All lines below between the line with "C2: none -> 22uF (CMP, J2/1)" and the line with "D3: diode 1N4148", including both, must be copied exactly, and the pictures must be omitted.

• _Exercise material_
*** Block opens ***
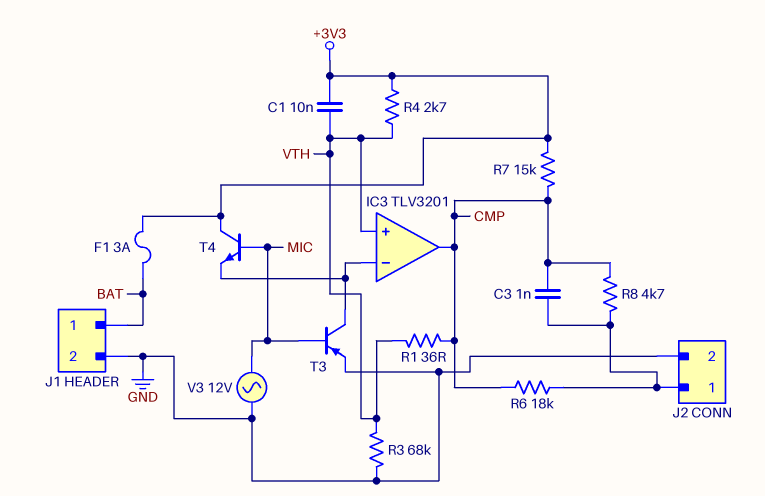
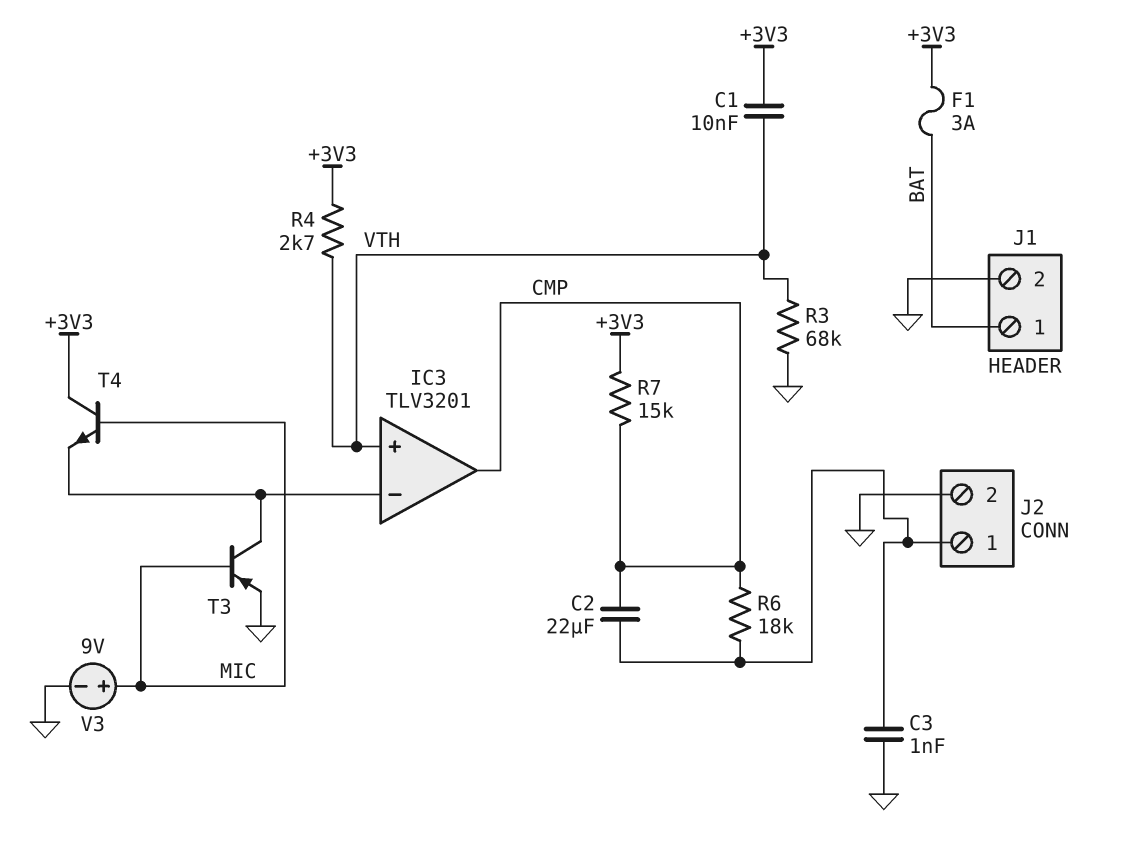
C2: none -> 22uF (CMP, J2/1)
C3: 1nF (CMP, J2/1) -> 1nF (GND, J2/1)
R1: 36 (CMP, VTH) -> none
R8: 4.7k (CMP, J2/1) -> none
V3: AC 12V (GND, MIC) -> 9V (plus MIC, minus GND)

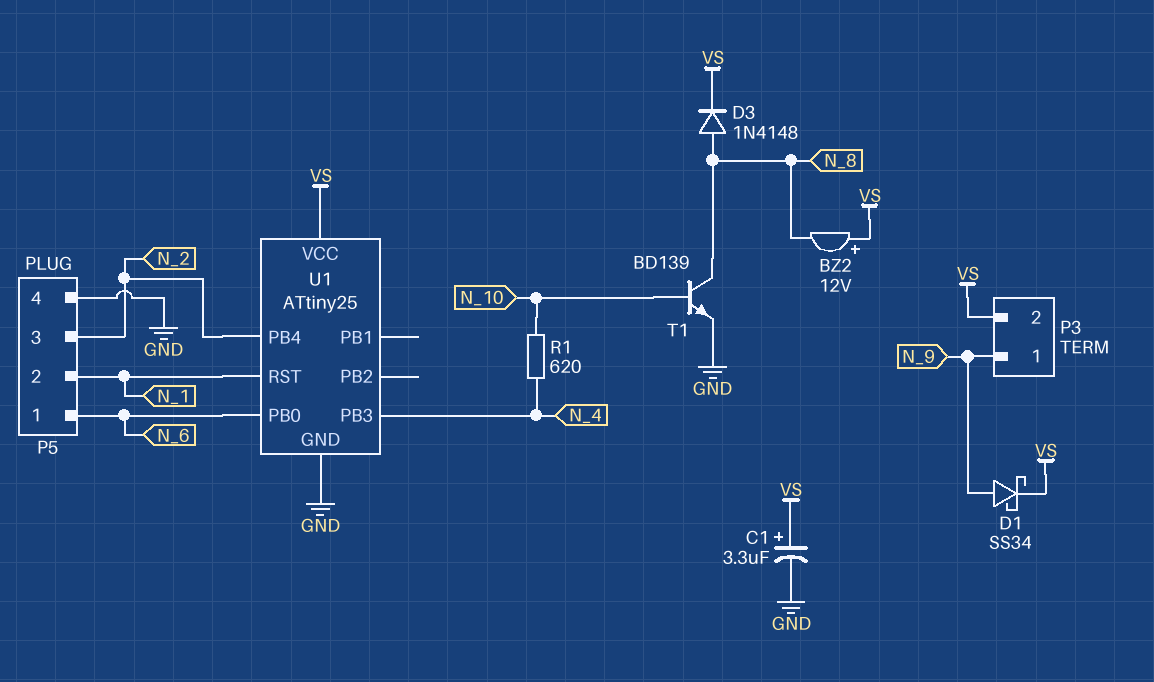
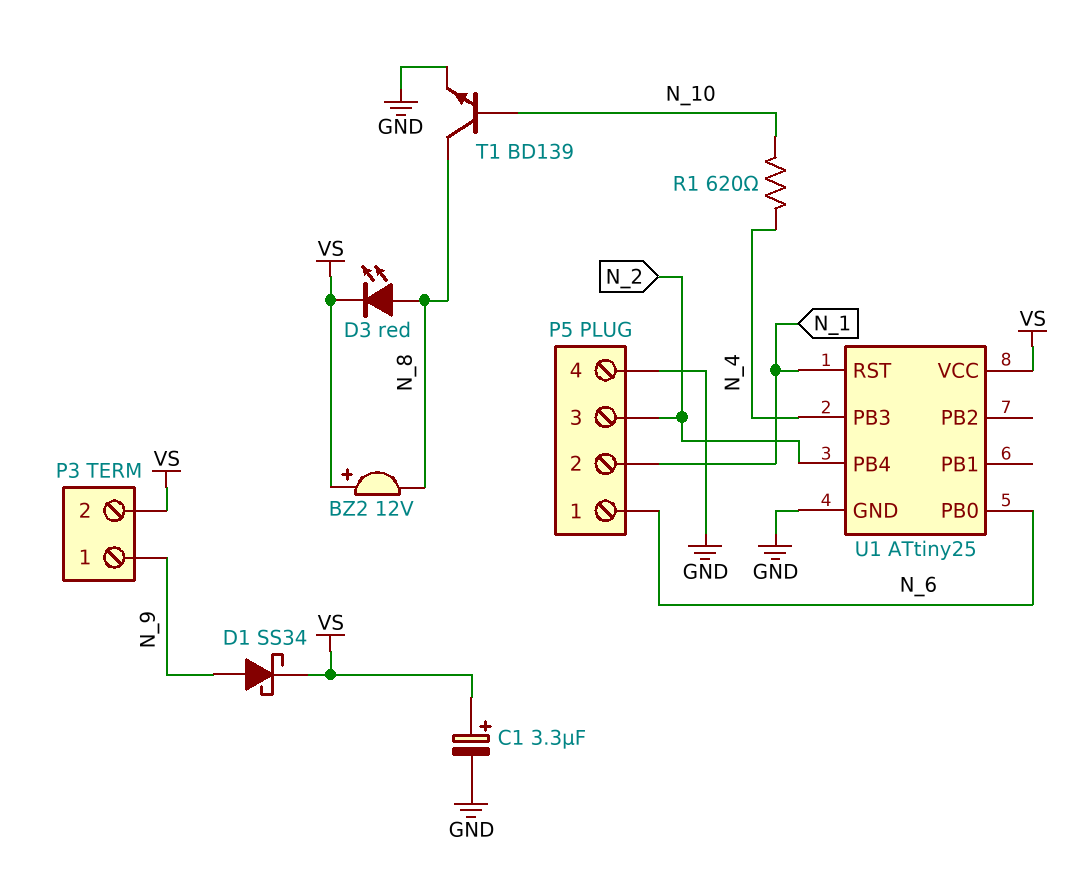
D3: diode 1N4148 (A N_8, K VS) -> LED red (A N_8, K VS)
*** Block closes ***
*** Block opens ***
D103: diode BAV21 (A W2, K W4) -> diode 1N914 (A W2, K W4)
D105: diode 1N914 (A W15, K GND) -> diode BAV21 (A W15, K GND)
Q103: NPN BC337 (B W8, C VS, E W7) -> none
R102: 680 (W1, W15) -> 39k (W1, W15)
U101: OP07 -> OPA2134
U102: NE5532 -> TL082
*** Block closes ***
• _Problem solution_
C2: none -> 22uF (CMP, J2/1)
C3: 1nF (CMP, J2/1) -> 1nF (GND, J2/1)
R1: 36 (CMP, VTH) -> none
R8: 4.7k (CMP, J2/1) -> none
V3: AC 12V (GND, MIC) -> 9V (plus MIC, minus GND)

D3: diode 1N4148 (A N_8, K VS) -> LED red (A N_8, K VS)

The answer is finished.